[BEGIN Materials provided]

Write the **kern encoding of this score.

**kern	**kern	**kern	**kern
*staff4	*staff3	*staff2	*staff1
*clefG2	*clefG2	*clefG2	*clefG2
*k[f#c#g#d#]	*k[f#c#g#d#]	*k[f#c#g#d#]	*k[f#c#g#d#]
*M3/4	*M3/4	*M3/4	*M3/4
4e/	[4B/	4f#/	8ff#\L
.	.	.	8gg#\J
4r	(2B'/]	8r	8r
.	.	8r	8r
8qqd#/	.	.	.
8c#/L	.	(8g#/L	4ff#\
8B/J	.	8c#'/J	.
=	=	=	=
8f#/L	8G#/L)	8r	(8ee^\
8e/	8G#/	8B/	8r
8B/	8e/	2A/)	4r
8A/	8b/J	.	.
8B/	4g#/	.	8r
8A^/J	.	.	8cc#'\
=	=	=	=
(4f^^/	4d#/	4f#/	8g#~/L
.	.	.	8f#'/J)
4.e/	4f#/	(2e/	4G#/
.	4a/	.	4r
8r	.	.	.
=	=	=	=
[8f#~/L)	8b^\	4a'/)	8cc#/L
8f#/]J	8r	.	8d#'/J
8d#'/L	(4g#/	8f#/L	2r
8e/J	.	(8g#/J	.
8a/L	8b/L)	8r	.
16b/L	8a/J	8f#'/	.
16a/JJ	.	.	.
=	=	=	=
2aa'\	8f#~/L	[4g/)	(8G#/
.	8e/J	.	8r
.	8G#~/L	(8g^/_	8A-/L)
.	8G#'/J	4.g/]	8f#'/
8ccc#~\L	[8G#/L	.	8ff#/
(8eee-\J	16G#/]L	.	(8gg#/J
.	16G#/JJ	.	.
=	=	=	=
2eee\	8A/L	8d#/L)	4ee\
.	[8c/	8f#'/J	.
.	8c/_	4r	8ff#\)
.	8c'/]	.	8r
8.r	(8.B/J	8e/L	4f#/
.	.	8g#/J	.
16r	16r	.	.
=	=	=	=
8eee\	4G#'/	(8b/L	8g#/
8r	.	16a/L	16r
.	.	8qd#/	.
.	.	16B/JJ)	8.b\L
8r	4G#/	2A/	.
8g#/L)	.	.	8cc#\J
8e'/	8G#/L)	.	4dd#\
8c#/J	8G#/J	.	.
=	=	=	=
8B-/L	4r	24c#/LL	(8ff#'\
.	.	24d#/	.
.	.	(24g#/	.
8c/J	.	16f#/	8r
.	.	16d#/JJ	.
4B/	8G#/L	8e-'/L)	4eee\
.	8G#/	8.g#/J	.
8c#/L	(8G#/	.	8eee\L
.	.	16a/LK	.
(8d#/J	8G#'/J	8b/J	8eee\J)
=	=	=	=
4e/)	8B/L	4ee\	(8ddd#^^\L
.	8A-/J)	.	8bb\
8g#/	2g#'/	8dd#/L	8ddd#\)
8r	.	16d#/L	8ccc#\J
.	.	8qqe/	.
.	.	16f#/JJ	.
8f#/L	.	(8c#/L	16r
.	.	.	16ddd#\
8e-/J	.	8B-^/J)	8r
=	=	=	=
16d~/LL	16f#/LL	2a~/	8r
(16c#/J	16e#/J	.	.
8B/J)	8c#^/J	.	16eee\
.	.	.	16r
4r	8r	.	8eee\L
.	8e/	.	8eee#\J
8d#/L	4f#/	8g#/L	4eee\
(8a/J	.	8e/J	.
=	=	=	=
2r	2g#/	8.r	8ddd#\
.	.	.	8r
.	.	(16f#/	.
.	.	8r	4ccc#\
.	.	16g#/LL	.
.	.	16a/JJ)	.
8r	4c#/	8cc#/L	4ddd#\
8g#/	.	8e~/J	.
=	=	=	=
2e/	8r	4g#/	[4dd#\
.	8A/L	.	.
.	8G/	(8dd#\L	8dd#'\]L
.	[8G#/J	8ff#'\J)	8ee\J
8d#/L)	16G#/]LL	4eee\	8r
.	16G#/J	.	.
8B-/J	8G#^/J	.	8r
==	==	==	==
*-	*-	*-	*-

[END Materials provided]
[BEGIN Materials provided]

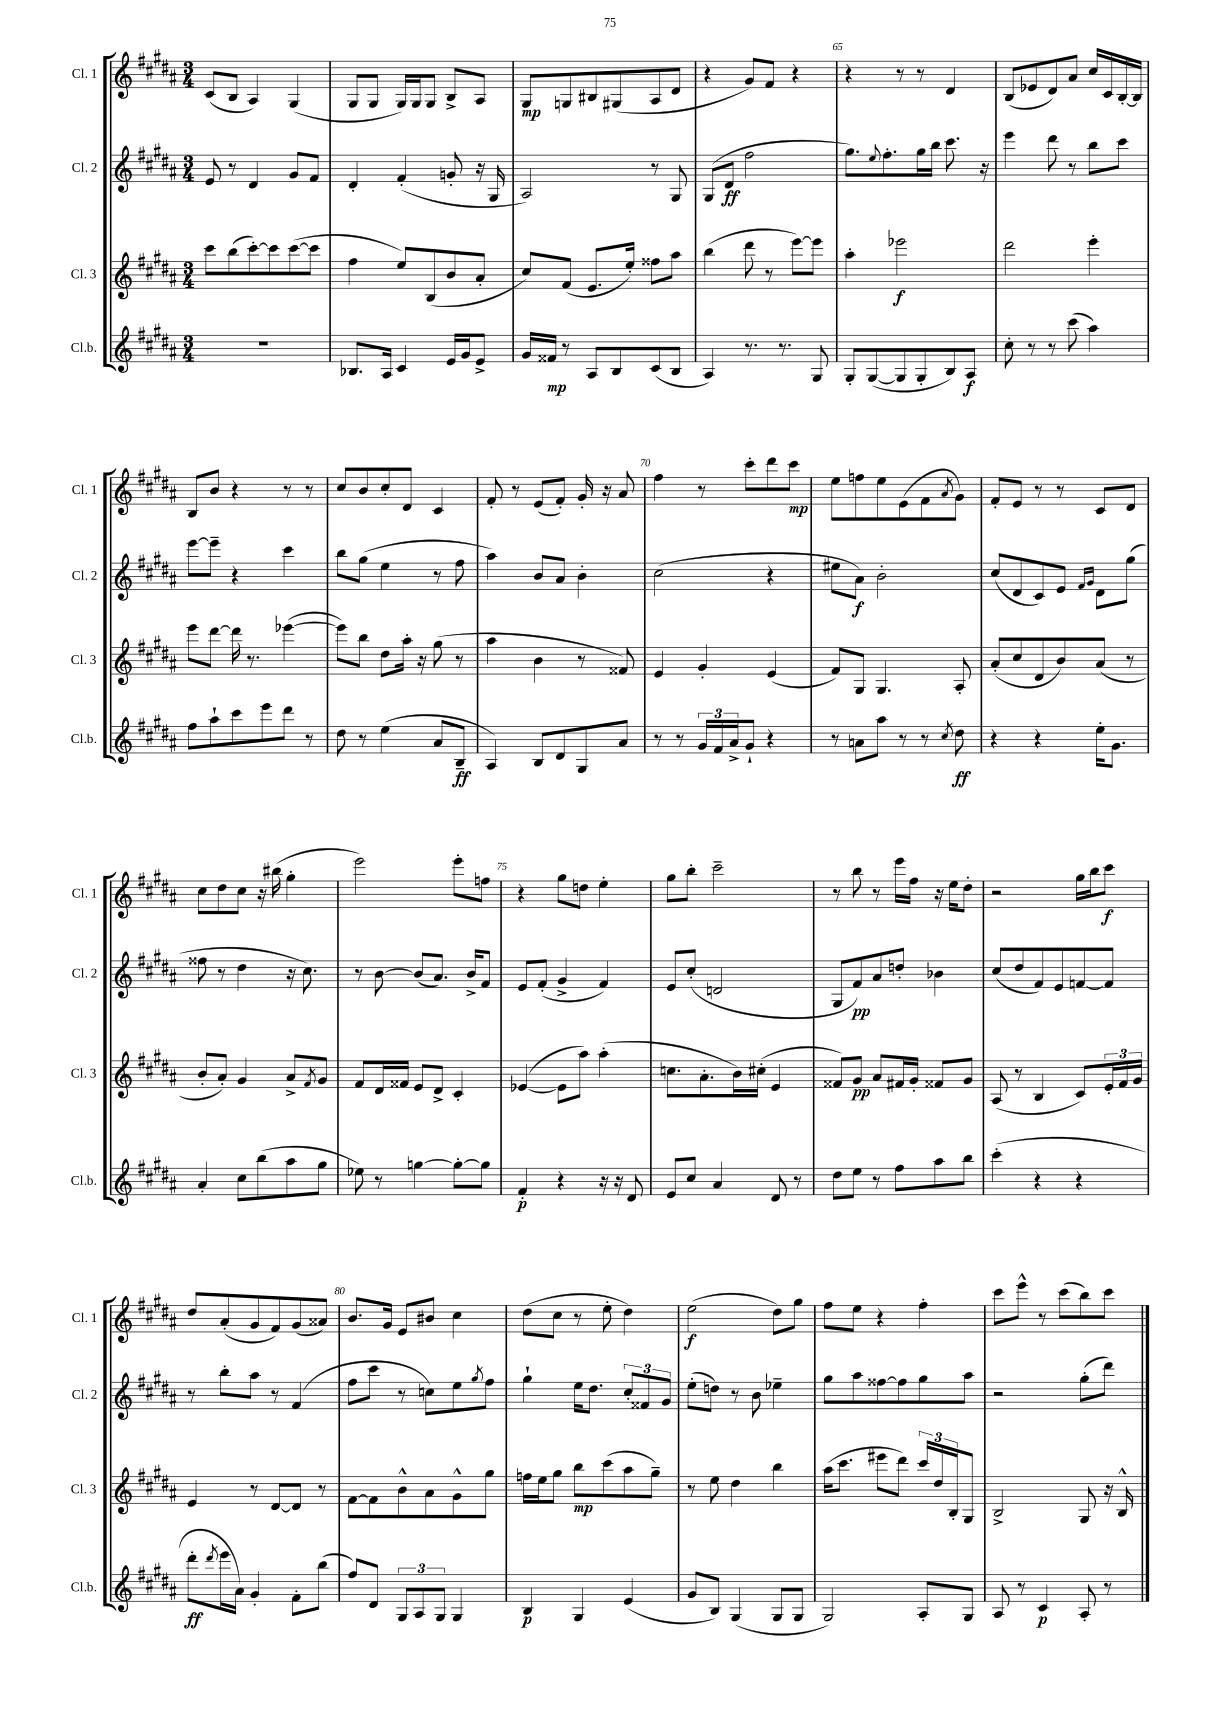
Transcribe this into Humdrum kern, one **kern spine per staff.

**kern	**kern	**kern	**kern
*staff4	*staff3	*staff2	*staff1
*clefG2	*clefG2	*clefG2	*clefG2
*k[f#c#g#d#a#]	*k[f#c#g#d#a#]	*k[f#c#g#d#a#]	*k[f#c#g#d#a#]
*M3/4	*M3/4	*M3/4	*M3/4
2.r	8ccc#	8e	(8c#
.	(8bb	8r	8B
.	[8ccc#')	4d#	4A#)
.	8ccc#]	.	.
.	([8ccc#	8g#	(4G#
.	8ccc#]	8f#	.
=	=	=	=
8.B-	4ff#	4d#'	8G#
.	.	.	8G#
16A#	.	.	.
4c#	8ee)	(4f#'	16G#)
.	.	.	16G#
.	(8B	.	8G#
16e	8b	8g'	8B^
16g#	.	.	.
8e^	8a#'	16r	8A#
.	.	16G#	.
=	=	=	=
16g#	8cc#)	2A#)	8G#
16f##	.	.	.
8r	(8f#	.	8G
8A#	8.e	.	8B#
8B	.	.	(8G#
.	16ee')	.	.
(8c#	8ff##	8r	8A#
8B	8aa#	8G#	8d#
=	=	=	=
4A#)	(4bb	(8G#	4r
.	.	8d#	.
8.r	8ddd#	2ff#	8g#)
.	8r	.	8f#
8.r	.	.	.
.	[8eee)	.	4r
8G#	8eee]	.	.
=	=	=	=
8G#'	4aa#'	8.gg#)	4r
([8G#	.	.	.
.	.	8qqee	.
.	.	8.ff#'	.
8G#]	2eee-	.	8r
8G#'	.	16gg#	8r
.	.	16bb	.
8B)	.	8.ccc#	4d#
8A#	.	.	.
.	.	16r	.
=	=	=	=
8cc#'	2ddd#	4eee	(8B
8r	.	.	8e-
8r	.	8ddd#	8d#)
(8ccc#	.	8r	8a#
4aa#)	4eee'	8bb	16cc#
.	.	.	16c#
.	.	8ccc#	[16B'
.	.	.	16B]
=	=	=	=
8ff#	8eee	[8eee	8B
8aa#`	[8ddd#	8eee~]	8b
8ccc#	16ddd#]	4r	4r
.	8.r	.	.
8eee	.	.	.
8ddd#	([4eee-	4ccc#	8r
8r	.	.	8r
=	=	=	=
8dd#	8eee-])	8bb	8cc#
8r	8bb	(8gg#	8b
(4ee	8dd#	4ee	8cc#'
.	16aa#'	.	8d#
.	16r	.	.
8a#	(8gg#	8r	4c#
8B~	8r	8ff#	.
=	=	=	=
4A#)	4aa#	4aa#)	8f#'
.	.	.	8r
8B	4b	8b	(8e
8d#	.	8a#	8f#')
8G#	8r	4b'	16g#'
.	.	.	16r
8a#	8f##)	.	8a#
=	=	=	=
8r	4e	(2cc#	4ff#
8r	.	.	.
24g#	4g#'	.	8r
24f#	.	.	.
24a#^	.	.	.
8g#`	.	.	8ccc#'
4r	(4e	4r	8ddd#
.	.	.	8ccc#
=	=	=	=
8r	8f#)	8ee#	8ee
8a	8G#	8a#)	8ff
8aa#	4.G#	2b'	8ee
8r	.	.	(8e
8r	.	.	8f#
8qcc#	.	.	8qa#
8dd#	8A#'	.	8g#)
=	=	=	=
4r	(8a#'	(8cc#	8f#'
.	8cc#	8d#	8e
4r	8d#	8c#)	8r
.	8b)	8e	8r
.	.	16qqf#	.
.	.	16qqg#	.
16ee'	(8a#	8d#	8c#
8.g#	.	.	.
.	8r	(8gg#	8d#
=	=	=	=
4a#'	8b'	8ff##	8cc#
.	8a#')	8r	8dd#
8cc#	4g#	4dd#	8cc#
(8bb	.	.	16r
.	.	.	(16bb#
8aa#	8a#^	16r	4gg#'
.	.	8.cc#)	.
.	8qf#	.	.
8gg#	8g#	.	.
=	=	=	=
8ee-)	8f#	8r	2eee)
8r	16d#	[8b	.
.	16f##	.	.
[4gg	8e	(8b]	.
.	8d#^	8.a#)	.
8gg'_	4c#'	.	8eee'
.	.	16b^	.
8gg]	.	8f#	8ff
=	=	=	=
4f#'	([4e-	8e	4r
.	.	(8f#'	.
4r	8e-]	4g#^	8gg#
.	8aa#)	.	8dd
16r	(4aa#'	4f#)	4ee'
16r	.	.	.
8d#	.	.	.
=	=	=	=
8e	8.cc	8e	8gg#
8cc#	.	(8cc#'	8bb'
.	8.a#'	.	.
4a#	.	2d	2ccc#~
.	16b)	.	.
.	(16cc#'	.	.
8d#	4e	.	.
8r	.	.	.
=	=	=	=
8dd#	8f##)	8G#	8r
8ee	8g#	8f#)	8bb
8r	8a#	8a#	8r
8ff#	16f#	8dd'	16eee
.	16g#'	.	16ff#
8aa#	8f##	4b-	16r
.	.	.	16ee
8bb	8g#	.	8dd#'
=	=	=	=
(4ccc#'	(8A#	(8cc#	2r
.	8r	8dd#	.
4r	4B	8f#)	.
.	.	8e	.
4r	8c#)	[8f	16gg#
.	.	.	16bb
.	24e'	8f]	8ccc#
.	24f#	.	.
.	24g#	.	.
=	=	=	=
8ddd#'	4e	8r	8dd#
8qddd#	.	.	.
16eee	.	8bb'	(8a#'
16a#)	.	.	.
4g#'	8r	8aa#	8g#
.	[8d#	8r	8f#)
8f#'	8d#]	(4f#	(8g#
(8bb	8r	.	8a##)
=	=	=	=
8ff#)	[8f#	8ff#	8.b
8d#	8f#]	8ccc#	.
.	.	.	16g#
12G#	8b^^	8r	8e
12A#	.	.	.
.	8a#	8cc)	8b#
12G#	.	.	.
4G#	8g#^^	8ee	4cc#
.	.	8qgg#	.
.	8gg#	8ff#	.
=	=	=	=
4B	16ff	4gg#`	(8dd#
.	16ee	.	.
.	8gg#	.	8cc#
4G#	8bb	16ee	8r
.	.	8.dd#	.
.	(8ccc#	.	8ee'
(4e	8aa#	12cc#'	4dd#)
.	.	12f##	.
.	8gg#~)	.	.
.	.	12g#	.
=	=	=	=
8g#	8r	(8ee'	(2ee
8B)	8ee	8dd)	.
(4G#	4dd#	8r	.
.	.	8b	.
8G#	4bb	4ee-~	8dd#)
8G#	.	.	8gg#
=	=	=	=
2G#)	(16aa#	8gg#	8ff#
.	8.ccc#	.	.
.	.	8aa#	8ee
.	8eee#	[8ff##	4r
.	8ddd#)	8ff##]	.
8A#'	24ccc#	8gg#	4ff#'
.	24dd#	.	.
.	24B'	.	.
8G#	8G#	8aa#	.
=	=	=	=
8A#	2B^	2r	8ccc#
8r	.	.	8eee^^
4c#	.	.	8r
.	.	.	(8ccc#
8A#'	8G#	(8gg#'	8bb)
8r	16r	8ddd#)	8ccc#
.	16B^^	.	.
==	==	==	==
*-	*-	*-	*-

[END Materials provided]

● **Exercise task**: Count how many lines of the data above contain the string "this", treating uppercase and lowercase letters as distinct. Reply with the number alone.

● **Problem solution**: 2